The records below are to be output exactly, except for their pictures.

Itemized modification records
· · ·

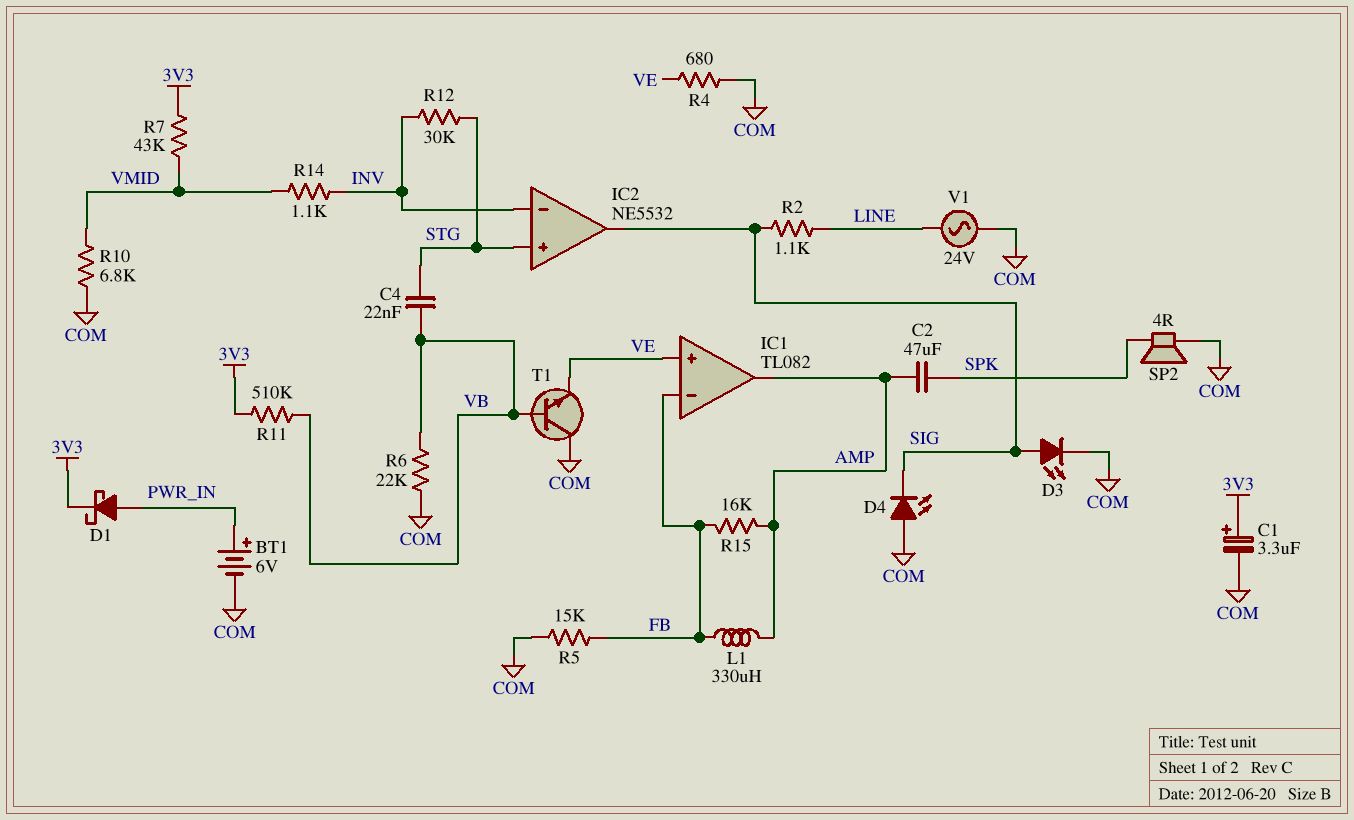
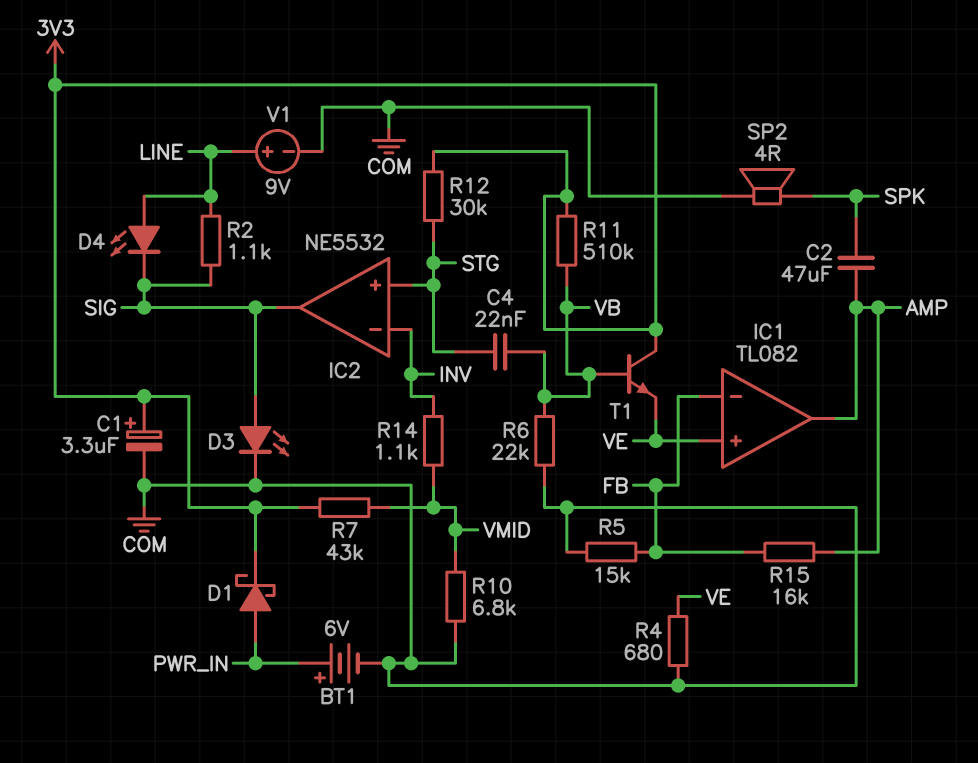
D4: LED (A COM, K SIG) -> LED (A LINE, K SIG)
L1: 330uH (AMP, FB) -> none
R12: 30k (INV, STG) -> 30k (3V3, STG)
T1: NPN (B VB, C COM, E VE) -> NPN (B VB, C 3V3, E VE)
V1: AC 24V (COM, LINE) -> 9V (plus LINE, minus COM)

· · ·

> **RESPONSE TO THIS EXERCISE**:
D4: LED (A COM, K SIG) -> LED (A LINE, K SIG)
L1: 330uH (AMP, FB) -> none
R12: 30k (INV, STG) -> 30k (3V3, STG)
T1: NPN (B VB, C COM, E VE) -> NPN (B VB, C 3V3, E VE)
V1: AC 24V (COM, LINE) -> 9V (plus LINE, minus COM)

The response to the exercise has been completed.